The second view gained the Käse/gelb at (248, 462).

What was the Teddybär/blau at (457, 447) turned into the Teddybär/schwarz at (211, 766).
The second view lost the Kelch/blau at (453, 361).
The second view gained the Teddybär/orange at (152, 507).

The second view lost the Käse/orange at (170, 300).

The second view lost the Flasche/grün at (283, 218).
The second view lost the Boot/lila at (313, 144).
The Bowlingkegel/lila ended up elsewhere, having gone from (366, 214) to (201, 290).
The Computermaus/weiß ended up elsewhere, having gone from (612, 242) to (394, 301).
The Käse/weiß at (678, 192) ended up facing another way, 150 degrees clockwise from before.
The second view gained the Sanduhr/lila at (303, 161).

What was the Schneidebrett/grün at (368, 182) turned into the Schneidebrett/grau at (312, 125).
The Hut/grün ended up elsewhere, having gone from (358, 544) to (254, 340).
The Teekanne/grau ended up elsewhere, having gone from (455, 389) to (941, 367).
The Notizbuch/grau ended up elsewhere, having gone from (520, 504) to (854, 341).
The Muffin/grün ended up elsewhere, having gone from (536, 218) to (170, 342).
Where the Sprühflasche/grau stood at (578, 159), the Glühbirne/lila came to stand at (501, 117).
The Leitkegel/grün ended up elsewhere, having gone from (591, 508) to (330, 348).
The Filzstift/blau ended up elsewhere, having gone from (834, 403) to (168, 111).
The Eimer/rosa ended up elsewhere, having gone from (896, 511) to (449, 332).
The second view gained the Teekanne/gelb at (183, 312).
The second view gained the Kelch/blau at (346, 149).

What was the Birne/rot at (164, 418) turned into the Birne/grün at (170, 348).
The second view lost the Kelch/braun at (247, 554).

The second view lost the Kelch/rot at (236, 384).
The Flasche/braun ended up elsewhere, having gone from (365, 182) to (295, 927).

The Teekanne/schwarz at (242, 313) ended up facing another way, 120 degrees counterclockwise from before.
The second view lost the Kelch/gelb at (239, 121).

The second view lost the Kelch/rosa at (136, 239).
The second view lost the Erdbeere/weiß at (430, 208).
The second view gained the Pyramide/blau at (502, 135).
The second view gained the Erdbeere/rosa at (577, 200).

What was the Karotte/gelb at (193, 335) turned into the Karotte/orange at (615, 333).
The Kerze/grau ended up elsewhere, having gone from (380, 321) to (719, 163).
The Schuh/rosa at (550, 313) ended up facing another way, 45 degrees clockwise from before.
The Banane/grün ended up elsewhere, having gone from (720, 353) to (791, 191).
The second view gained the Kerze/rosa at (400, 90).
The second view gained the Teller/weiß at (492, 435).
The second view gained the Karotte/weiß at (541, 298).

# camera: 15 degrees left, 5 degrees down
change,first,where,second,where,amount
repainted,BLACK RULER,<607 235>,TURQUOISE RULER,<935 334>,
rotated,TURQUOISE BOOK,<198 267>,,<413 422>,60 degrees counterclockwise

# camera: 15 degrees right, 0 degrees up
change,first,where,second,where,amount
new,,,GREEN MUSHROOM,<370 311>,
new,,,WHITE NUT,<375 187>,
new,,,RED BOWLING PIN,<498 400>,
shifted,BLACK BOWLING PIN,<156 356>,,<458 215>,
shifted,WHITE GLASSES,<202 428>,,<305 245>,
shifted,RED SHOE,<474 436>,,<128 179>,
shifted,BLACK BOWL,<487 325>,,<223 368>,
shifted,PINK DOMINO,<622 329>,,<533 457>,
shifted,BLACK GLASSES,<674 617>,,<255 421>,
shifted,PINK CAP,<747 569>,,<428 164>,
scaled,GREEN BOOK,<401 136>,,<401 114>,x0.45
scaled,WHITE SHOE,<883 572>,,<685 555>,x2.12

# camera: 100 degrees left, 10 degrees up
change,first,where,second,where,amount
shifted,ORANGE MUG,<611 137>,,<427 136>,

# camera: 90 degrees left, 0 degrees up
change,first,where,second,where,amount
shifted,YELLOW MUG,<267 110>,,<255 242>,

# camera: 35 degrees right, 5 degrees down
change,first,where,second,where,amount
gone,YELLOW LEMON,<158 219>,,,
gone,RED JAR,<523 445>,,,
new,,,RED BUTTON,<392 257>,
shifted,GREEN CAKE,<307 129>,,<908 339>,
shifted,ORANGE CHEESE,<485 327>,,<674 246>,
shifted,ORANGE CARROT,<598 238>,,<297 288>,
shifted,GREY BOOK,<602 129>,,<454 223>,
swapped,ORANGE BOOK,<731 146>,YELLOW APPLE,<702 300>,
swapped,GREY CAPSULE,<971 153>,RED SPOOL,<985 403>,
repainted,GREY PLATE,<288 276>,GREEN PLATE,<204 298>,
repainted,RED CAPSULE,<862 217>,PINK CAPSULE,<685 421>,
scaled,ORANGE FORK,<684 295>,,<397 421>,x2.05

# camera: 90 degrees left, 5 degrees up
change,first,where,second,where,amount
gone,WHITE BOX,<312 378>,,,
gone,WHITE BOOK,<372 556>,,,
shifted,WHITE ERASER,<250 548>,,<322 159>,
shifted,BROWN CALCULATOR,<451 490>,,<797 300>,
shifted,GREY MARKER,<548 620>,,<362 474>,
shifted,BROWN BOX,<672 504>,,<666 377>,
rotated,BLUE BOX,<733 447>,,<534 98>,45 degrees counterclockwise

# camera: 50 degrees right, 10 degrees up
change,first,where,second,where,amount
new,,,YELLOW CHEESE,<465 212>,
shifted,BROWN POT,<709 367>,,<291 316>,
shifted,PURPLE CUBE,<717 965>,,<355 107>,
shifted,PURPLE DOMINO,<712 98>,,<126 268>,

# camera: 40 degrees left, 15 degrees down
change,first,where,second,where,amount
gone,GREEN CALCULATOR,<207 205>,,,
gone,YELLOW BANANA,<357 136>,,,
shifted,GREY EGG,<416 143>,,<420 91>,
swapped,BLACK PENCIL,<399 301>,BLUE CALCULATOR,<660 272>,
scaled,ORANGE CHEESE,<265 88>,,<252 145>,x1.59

# [Required action]
Starting with the first record, copy everything through the final one exactly.

# [Answer section]
The second view gained the Käse/gelb at (248, 462).

What was the Teddybär/blau at (457, 447) turned into the Teddybär/schwarz at (211, 766).
The second view lost the Kelch/blau at (453, 361).
The second view gained the Teddybär/orange at (152, 507).

The second view lost the Käse/orange at (170, 300).

The second view lost the Flasche/grün at (283, 218).
The second view lost the Boot/lila at (313, 144).
The Bowlingkegel/lila ended up elsewhere, having gone from (366, 214) to (201, 290).
The Computermaus/weiß ended up elsewhere, having gone from (612, 242) to (394, 301).
The Käse/weiß at (678, 192) ended up facing another way, 150 degrees clockwise from before.
The second view gained the Sanduhr/lila at (303, 161).

What was the Schneidebrett/grün at (368, 182) turned into the Schneidebrett/grau at (312, 125).
The Hut/grün ended up elsewhere, having gone from (358, 544) to (254, 340).
The Teekanne/grau ended up elsewhere, having gone from (455, 389) to (941, 367).
The Notizbuch/grau ended up elsewhere, having gone from (520, 504) to (854, 341).
The Muffin/grün ended up elsewhere, having gone from (536, 218) to (170, 342).
Where the Sprühflasche/grau stood at (578, 159), the Glühbirne/lila came to stand at (501, 117).
The Leitkegel/grün ended up elsewhere, having gone from (591, 508) to (330, 348).
The Filzstift/blau ended up elsewhere, having gone from (834, 403) to (168, 111).
The Eimer/rosa ended up elsewhere, having gone from (896, 511) to (449, 332).
The second view gained the Teekanne/gelb at (183, 312).
The second view gained the Kelch/blau at (346, 149).

What was the Birne/rot at (164, 418) turned into the Birne/grün at (170, 348).
The second view lost the Kelch/braun at (247, 554).

The second view lost the Kelch/rot at (236, 384).
The Flasche/braun ended up elsewhere, having gone from (365, 182) to (295, 927).

The Teekanne/schwarz at (242, 313) ended up facing another way, 120 degrees counterclockwise from before.
The second view lost the Kelch/gelb at (239, 121).

The second view lost the Kelch/rosa at (136, 239).
The second view lost the Erdbeere/weiß at (430, 208).
The second view gained the Pyramide/blau at (502, 135).
The second view gained the Erdbeere/rosa at (577, 200).

What was the Karotte/gelb at (193, 335) turned into the Karotte/orange at (615, 333).
The Kerze/grau ended up elsewhere, having gone from (380, 321) to (719, 163).
The Schuh/rosa at (550, 313) ended up facing another way, 45 degrees clockwise from before.
The Banane/grün ended up elsewhere, having gone from (720, 353) to (791, 191).
The second view gained the Kerze/rosa at (400, 90).
The second view gained the Teller/weiß at (492, 435).
The second view gained the Karotte/weiß at (541, 298).

# camera: 15 degrees left, 5 degrees down
change,first,where,second,where,amount
repainted,BLACK RULER,<607 235>,TURQUOISE RULER,<935 334>,
rotated,TURQUOISE BOOK,<198 267>,,<413 422>,60 degrees counterclockwise

# camera: 15 degrees right, 0 degrees up
change,first,where,second,where,amount
new,,,GREEN MUSHROOM,<370 311>,
new,,,WHITE NUT,<375 187>,
new,,,RED BOWLING PIN,<498 400>,
shifted,BLACK BOWLING PIN,<156 356>,,<458 215>,
shifted,WHITE GLASSES,<202 428>,,<305 245>,
shifted,RED SHOE,<474 436>,,<128 179>,
shifted,BLACK BOWL,<487 325>,,<223 368>,
shifted,PINK DOMINO,<622 329>,,<533 457>,
shifted,BLACK GLASSES,<674 617>,,<255 421>,
shifted,PINK CAP,<747 569>,,<428 164>,
scaled,GREEN BOOK,<401 136>,,<401 114>,x0.45
scaled,WHITE SHOE,<883 572>,,<685 555>,x2.12

# camera: 100 degrees left, 10 degrees up
change,first,where,second,where,amount
shifted,ORANGE MUG,<611 137>,,<427 136>,

# camera: 90 degrees left, 0 degrees up
change,first,where,second,where,amount
shifted,YELLOW MUG,<267 110>,,<255 242>,

# camera: 35 degrees right, 5 degrees down
change,first,where,second,where,amount
gone,YELLOW LEMON,<158 219>,,,
gone,RED JAR,<523 445>,,,
new,,,RED BUTTON,<392 257>,
shifted,GREEN CAKE,<307 129>,,<908 339>,
shifted,ORANGE CHEESE,<485 327>,,<674 246>,
shifted,ORANGE CARROT,<598 238>,,<297 288>,
shifted,GREY BOOK,<602 129>,,<454 223>,
swapped,ORANGE BOOK,<731 146>,YELLOW APPLE,<702 300>,
swapped,GREY CAPSULE,<971 153>,RED SPOOL,<985 403>,
repainted,GREY PLATE,<288 276>,GREEN PLATE,<204 298>,
repainted,RED CAPSULE,<862 217>,PINK CAPSULE,<685 421>,
scaled,ORANGE FORK,<684 295>,,<397 421>,x2.05

# camera: 90 degrees left, 5 degrees up
change,first,where,second,where,amount
gone,WHITE BOX,<312 378>,,,
gone,WHITE BOOK,<372 556>,,,
shifted,WHITE ERASER,<250 548>,,<322 159>,
shifted,BROWN CALCULATOR,<451 490>,,<797 300>,
shifted,GREY MARKER,<548 620>,,<362 474>,
shifted,BROWN BOX,<672 504>,,<666 377>,
rotated,BLUE BOX,<733 447>,,<534 98>,45 degrees counterclockwise

# camera: 50 degrees right, 10 degrees up
change,first,where,second,where,amount
new,,,YELLOW CHEESE,<465 212>,
shifted,BROWN POT,<709 367>,,<291 316>,
shifted,PURPLE CUBE,<717 965>,,<355 107>,
shifted,PURPLE DOMINO,<712 98>,,<126 268>,

# camera: 40 degrees left, 15 degrees down
change,first,where,second,where,amount
gone,GREEN CALCULATOR,<207 205>,,,
gone,YELLOW BANANA,<357 136>,,,
shifted,GREY EGG,<416 143>,,<420 91>,
swapped,BLACK PENCIL,<399 301>,BLUE CALCULATOR,<660 272>,
scaled,ORANGE CHEESE,<265 88>,,<252 145>,x1.59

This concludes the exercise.